Problem:
When you reach the line with "orange rolling pin: [303,120,353,182]" in the listing below, transcribe it and each line after it up to and including the line with "white rolling pin: [216,307,311,351]", exactly and with nothing else.

Exercise inputs:
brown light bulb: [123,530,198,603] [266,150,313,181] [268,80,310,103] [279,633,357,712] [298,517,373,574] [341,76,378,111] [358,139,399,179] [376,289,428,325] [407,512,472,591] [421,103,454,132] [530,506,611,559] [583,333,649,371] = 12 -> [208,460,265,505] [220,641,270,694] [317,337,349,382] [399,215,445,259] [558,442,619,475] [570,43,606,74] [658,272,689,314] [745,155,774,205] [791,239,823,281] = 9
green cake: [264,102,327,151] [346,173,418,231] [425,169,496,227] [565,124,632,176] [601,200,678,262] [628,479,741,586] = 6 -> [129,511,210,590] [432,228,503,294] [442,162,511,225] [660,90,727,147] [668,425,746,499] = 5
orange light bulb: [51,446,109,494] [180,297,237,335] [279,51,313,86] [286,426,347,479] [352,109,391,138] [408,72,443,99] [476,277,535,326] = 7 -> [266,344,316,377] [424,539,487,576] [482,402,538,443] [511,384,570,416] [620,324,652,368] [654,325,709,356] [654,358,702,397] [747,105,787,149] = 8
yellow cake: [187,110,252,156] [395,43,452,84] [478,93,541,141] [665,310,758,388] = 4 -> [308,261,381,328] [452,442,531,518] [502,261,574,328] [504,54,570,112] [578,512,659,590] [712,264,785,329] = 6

==

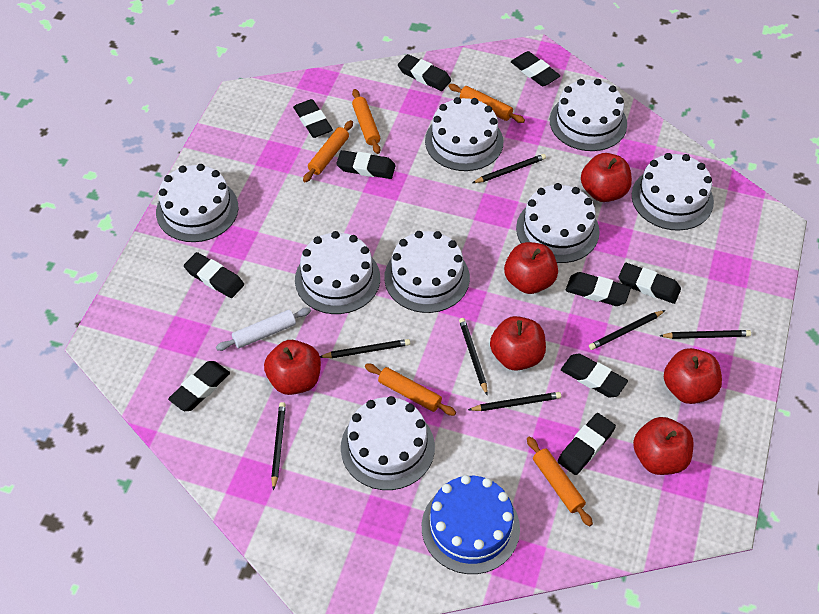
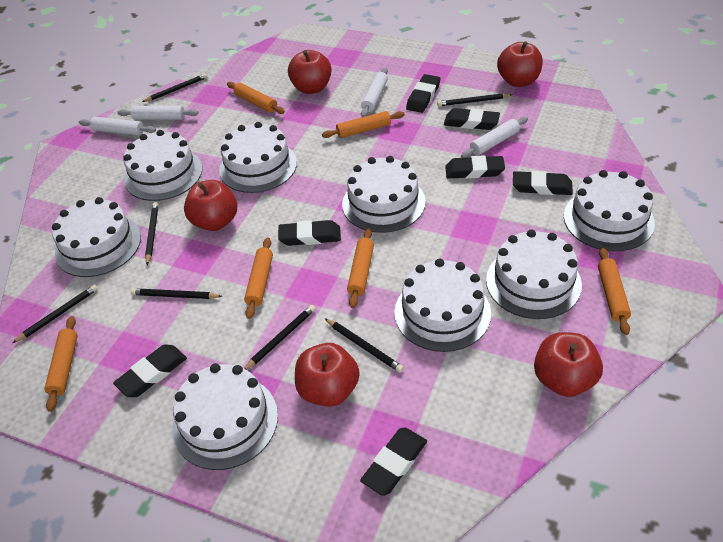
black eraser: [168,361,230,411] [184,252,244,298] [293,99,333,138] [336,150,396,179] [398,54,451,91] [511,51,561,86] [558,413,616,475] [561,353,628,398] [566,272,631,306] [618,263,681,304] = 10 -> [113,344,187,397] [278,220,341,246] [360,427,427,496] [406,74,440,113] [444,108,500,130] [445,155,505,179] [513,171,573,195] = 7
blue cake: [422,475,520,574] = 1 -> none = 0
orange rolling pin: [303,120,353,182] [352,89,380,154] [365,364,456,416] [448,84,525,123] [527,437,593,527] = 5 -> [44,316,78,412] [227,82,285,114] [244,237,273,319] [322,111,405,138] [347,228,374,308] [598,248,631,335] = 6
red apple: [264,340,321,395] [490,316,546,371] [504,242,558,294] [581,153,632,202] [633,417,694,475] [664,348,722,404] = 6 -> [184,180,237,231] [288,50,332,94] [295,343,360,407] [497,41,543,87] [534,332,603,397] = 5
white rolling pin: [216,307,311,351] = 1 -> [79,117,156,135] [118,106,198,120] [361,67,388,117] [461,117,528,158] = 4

* * *

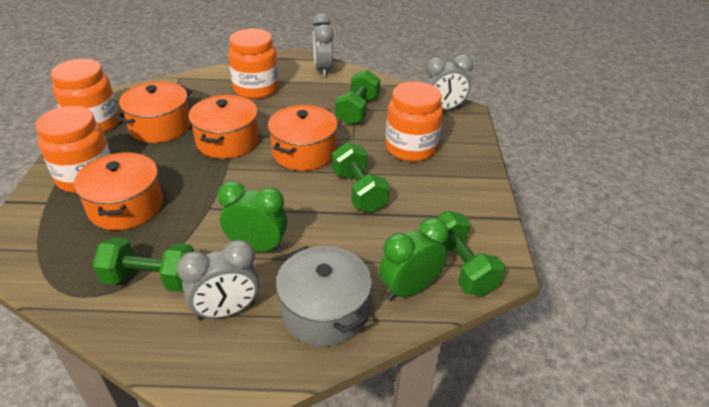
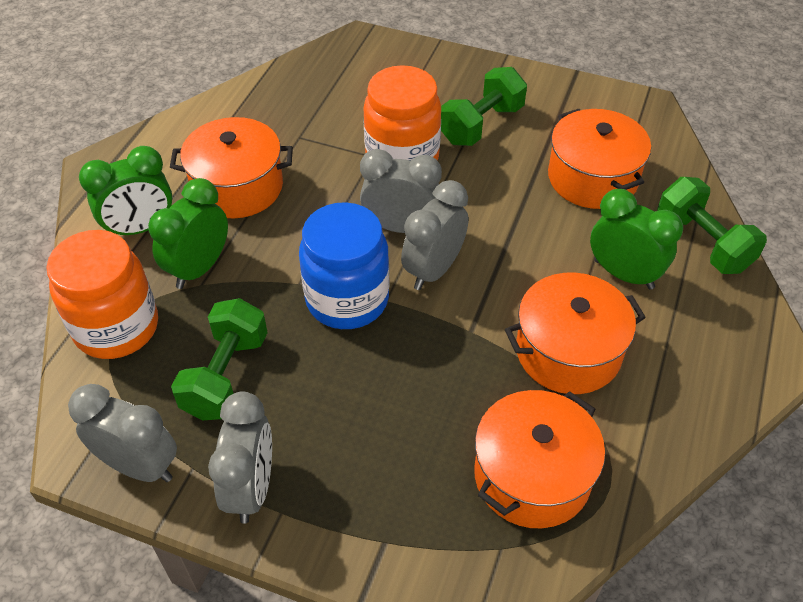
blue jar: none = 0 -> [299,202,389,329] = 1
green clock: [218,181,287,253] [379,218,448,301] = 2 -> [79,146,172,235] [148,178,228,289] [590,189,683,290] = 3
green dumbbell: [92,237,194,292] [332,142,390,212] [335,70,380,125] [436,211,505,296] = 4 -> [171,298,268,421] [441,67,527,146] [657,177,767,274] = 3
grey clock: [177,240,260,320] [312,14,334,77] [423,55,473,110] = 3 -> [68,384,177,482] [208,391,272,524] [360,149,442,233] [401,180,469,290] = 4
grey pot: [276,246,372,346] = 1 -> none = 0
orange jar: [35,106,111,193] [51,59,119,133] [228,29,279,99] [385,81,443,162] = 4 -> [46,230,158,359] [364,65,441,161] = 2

Written solution:
orange rolling pin: [303,120,353,182] [352,89,380,154] [365,364,456,416] [448,84,525,123] [527,437,593,527] = 5 -> [44,316,78,412] [227,82,285,114] [244,237,273,319] [322,111,405,138] [347,228,374,308] [598,248,631,335] = 6
red apple: [264,340,321,395] [490,316,546,371] [504,242,558,294] [581,153,632,202] [633,417,694,475] [664,348,722,404] = 6 -> [184,180,237,231] [288,50,332,94] [295,343,360,407] [497,41,543,87] [534,332,603,397] = 5
white rolling pin: [216,307,311,351] = 1 -> [79,117,156,135] [118,106,198,120] [361,67,388,117] [461,117,528,158] = 4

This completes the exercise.